ASSIGNMENT = The entries follow. Copy every line in which "RADIO" appears.

START RECORDS

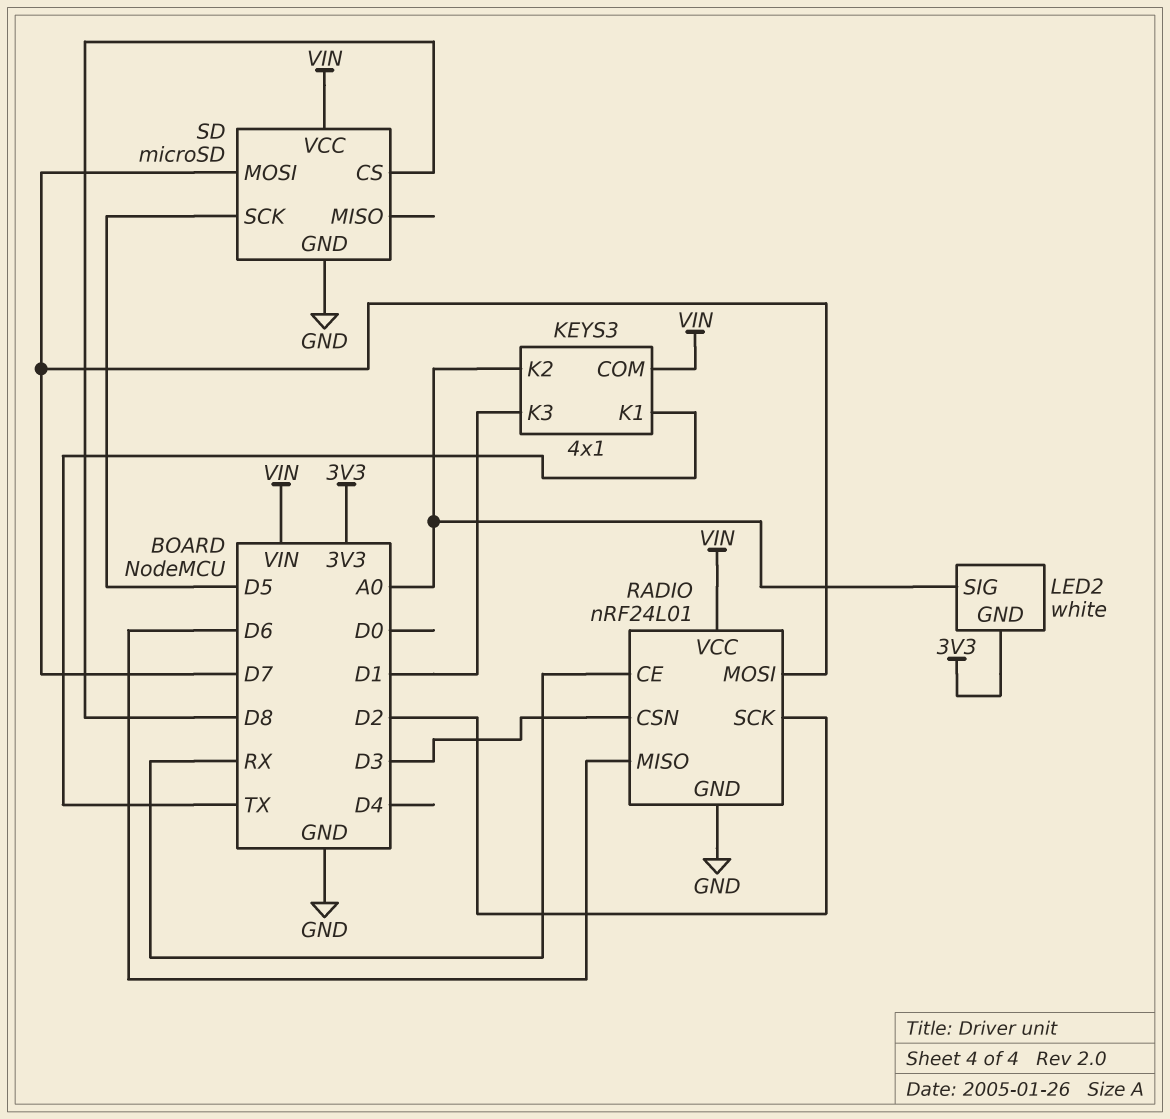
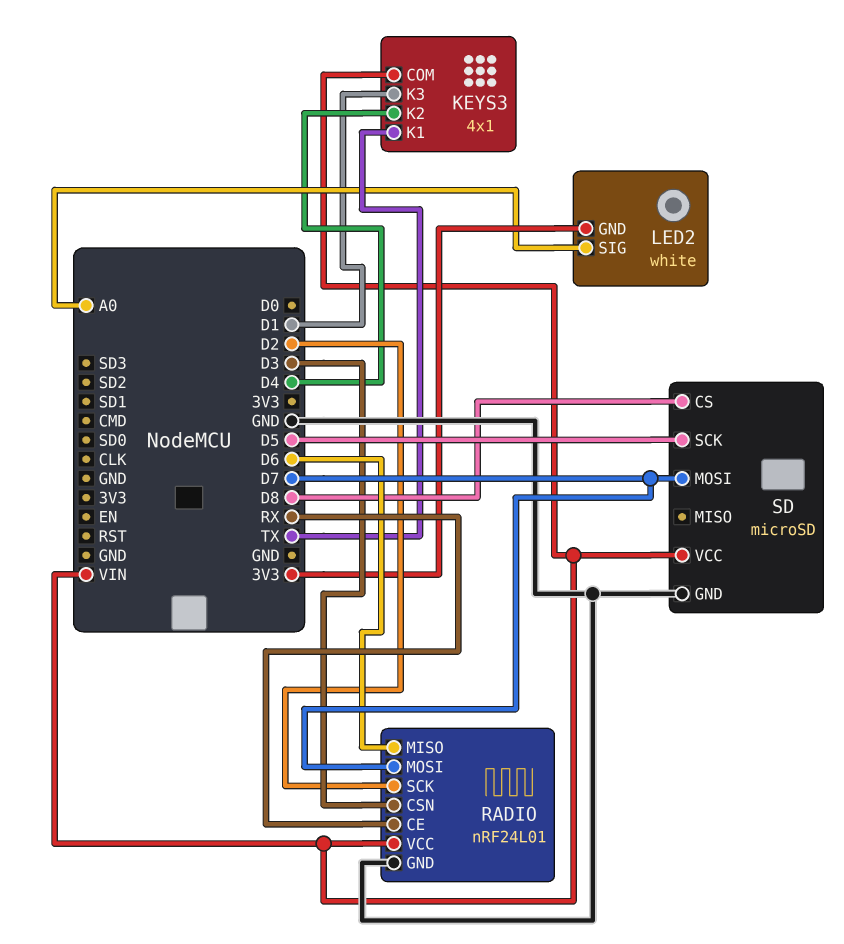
KEYS3 pin K2: A0 -> D4

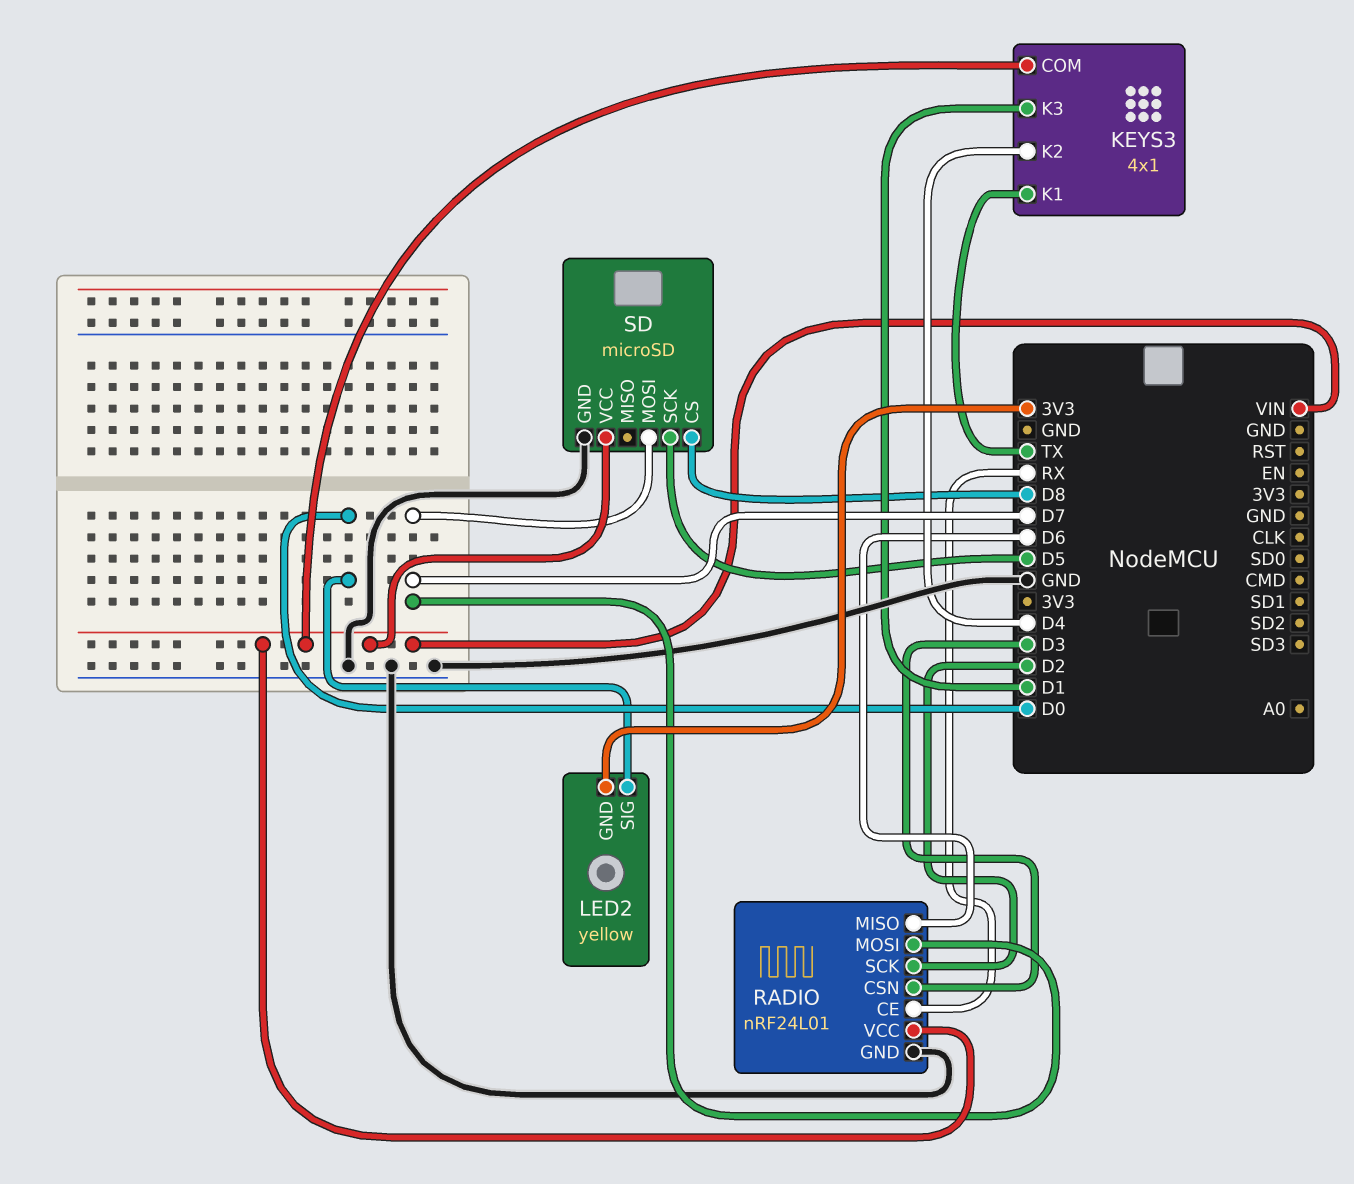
LED2: white -> yellow
LED2 pin SIG: A0 -> D0

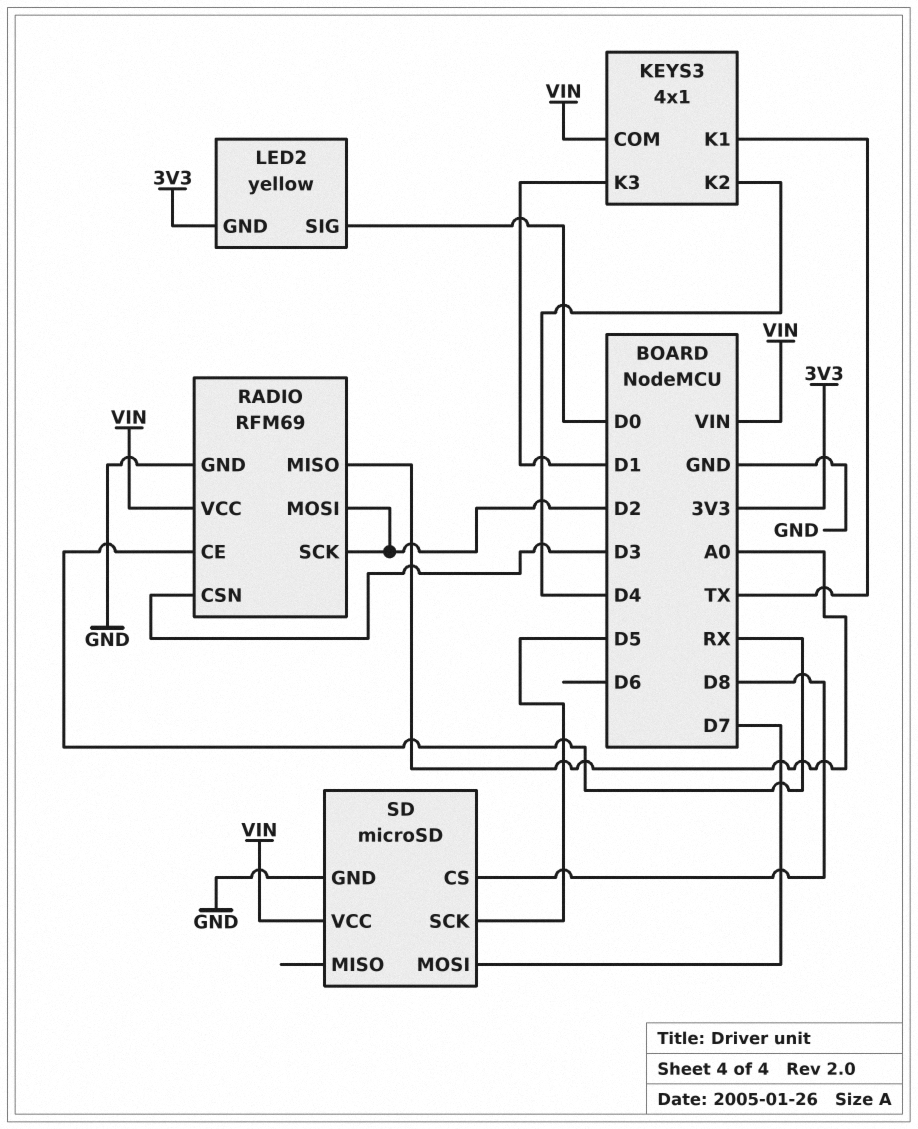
RADIO: nRF24L01 -> RFM69
RADIO pin MISO: D6 -> A0
RADIO pin MOSI: D7 -> D2

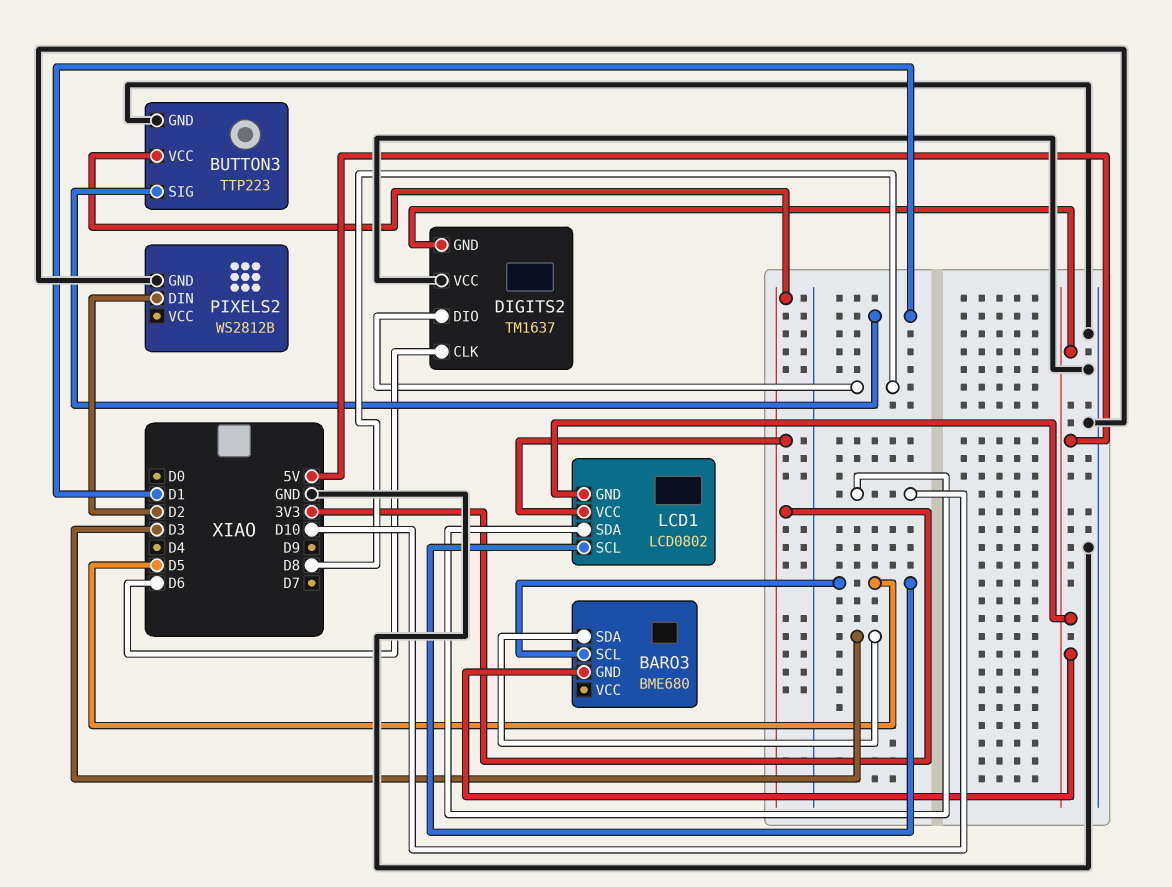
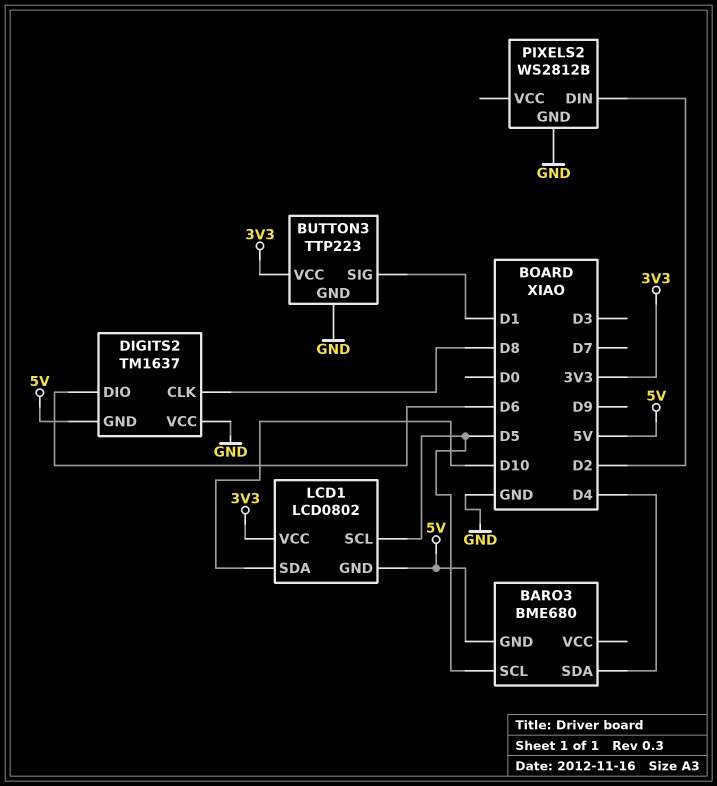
BARO3 pin SDA: D3 -> D4
DIGITS2 pin CLK: D6 -> D8
DIGITS2 pin DIO: D8 -> D6

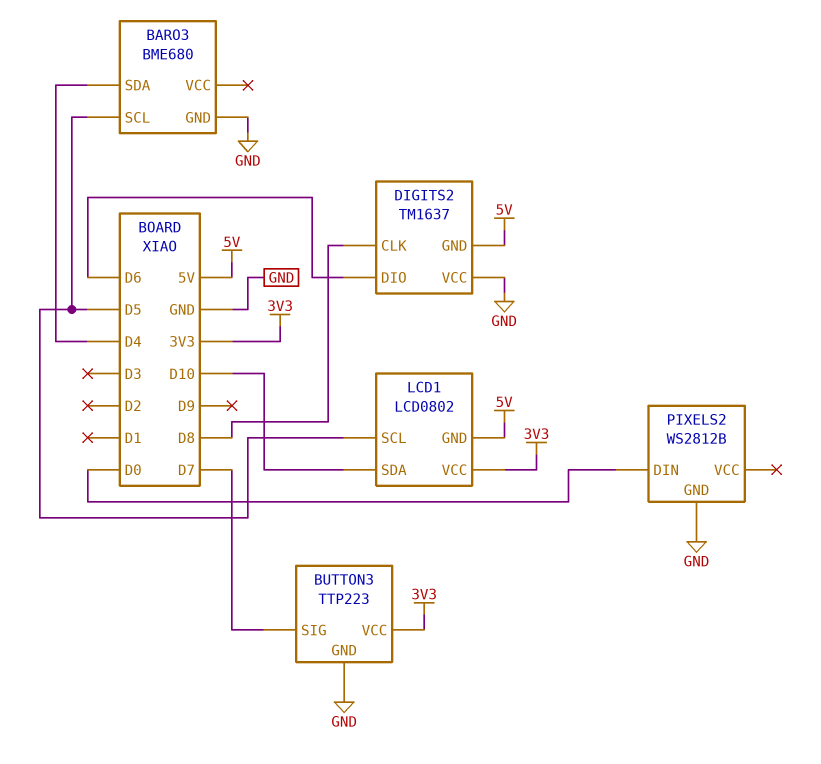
BARO3 pin GND: 5V -> GND
BUTTON3 pin SIG: D1 -> D7
PIXELS2 pin DIN: D2 -> D0

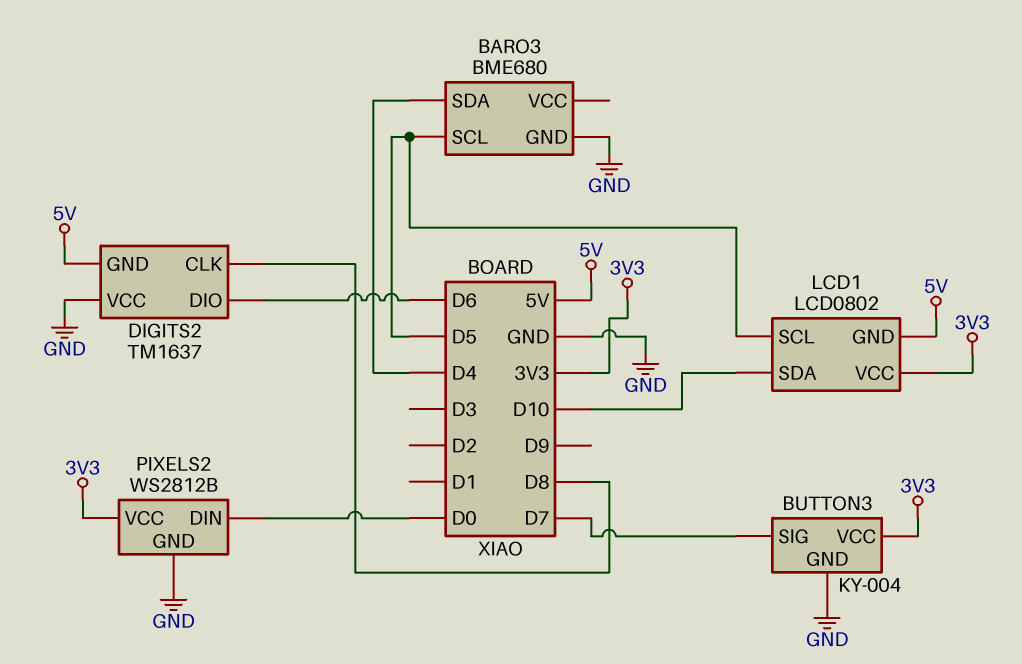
BUTTON3: TTP223 -> KY-004
PIXELS2 pin VCC: none -> 3V3

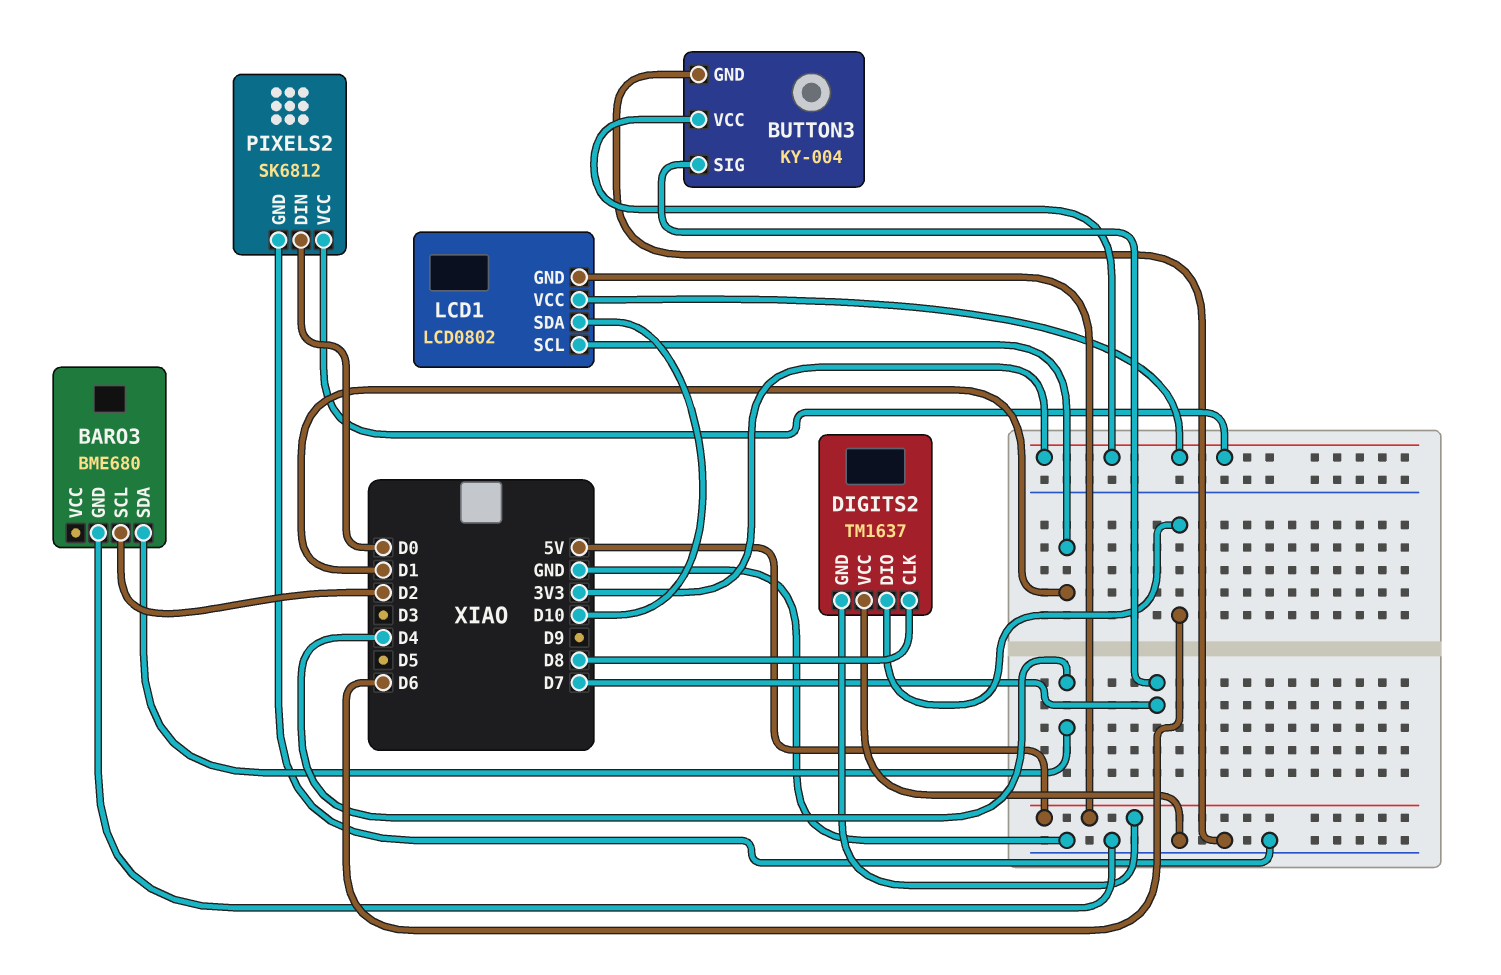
BARO3 pin SCL: D5 -> D2
LCD1 pin SCL: D5 -> D1
PIXELS2: WS2812B -> SK6812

END RECORDS

WORKED SOLUTION =
RADIO: nRF24L01 -> RFM69
RADIO pin MISO: D6 -> A0
RADIO pin MOSI: D7 -> D2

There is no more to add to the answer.